┌──

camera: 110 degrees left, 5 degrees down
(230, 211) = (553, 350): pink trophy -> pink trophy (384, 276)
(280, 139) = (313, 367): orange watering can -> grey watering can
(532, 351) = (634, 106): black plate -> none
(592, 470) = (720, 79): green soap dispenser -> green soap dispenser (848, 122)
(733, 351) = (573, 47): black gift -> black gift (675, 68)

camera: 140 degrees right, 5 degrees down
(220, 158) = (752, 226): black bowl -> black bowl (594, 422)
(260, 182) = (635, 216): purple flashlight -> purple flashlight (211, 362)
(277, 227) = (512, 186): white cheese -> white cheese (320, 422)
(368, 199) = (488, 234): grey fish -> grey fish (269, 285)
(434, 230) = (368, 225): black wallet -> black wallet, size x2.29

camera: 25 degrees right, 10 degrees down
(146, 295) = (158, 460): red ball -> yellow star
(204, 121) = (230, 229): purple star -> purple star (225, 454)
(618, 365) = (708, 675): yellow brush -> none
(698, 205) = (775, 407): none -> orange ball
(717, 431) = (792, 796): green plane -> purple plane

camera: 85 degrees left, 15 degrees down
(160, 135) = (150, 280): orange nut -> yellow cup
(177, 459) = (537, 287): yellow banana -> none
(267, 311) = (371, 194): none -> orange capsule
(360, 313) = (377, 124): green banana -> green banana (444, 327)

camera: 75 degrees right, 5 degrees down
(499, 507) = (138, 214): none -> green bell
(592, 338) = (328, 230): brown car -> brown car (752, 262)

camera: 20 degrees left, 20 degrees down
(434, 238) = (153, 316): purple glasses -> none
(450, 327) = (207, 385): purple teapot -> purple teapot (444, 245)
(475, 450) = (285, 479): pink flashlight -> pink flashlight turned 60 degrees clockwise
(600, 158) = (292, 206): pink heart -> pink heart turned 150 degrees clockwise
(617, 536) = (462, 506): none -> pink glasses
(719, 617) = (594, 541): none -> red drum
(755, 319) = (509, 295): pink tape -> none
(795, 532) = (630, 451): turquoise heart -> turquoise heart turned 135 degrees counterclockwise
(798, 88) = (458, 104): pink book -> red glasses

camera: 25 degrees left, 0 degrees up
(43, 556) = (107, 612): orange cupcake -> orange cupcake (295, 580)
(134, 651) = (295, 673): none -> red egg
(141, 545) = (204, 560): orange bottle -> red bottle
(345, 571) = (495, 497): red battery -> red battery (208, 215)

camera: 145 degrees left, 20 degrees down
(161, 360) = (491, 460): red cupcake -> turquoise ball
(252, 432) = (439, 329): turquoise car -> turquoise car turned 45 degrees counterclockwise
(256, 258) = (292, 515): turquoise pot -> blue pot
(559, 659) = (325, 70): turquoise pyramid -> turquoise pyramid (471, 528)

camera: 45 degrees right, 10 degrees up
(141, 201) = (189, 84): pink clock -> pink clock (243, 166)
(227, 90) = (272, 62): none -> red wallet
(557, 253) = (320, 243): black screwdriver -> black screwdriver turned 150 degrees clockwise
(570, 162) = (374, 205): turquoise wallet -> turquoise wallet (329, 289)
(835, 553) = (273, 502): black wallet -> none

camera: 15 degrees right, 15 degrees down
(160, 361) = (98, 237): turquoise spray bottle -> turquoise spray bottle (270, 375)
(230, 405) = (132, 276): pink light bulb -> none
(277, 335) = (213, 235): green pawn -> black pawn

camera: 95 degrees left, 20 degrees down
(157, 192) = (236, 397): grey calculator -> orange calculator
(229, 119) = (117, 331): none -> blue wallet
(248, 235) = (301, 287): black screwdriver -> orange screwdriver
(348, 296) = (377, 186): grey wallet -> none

└──

#### [WHAT THE TASK ASKS]
From the first record to the last, print each one exactly.

#### [EXERCISE RESULT]
camera: 110 degrees left, 5 degrees down
(230, 211) = (553, 350): pink trophy -> pink trophy (384, 276)
(280, 139) = (313, 367): orange watering can -> grey watering can
(532, 351) = (634, 106): black plate -> none
(592, 470) = (720, 79): green soap dispenser -> green soap dispenser (848, 122)
(733, 351) = (573, 47): black gift -> black gift (675, 68)

camera: 140 degrees right, 5 degrees down
(220, 158) = (752, 226): black bowl -> black bowl (594, 422)
(260, 182) = (635, 216): purple flashlight -> purple flashlight (211, 362)
(277, 227) = (512, 186): white cheese -> white cheese (320, 422)
(368, 199) = (488, 234): grey fish -> grey fish (269, 285)
(434, 230) = (368, 225): black wallet -> black wallet, size x2.29

camera: 25 degrees right, 10 degrees down
(146, 295) = (158, 460): red ball -> yellow star
(204, 121) = (230, 229): purple star -> purple star (225, 454)
(618, 365) = (708, 675): yellow brush -> none
(698, 205) = (775, 407): none -> orange ball
(717, 431) = (792, 796): green plane -> purple plane

camera: 85 degrees left, 15 degrees down
(160, 135) = (150, 280): orange nut -> yellow cup
(177, 459) = (537, 287): yellow banana -> none
(267, 311) = (371, 194): none -> orange capsule
(360, 313) = (377, 124): green banana -> green banana (444, 327)

camera: 75 degrees right, 5 degrees down
(499, 507) = (138, 214): none -> green bell
(592, 338) = (328, 230): brown car -> brown car (752, 262)

camera: 20 degrees left, 20 degrees down
(434, 238) = (153, 316): purple glasses -> none
(450, 327) = (207, 385): purple teapot -> purple teapot (444, 245)
(475, 450) = (285, 479): pink flashlight -> pink flashlight turned 60 degrees clockwise
(600, 158) = (292, 206): pink heart -> pink heart turned 150 degrees clockwise
(617, 536) = (462, 506): none -> pink glasses
(719, 617) = (594, 541): none -> red drum
(755, 319) = (509, 295): pink tape -> none
(795, 532) = (630, 451): turquoise heart -> turquoise heart turned 135 degrees counterclockwise
(798, 88) = (458, 104): pink book -> red glasses

camera: 25 degrees left, 0 degrees up
(43, 556) = (107, 612): orange cupcake -> orange cupcake (295, 580)
(134, 651) = (295, 673): none -> red egg
(141, 545) = (204, 560): orange bottle -> red bottle
(345, 571) = (495, 497): red battery -> red battery (208, 215)

camera: 145 degrees left, 20 degrees down
(161, 360) = (491, 460): red cupcake -> turquoise ball
(252, 432) = (439, 329): turquoise car -> turquoise car turned 45 degrees counterclockwise
(256, 258) = (292, 515): turquoise pot -> blue pot
(559, 659) = (325, 70): turquoise pyramid -> turquoise pyramid (471, 528)

camera: 45 degrees right, 10 degrees up
(141, 201) = (189, 84): pink clock -> pink clock (243, 166)
(227, 90) = (272, 62): none -> red wallet
(557, 253) = (320, 243): black screwdriver -> black screwdriver turned 150 degrees clockwise
(570, 162) = (374, 205): turquoise wallet -> turquoise wallet (329, 289)
(835, 553) = (273, 502): black wallet -> none

camera: 15 degrees right, 15 degrees down
(160, 361) = (98, 237): turquoise spray bottle -> turquoise spray bottle (270, 375)
(230, 405) = (132, 276): pink light bulb -> none
(277, 335) = (213, 235): green pawn -> black pawn

camera: 95 degrees left, 20 degrees down
(157, 192) = (236, 397): grey calculator -> orange calculator
(229, 119) = (117, 331): none -> blue wallet
(248, 235) = (301, 287): black screwdriver -> orange screwdriver
(348, 296) = (377, 186): grey wallet -> none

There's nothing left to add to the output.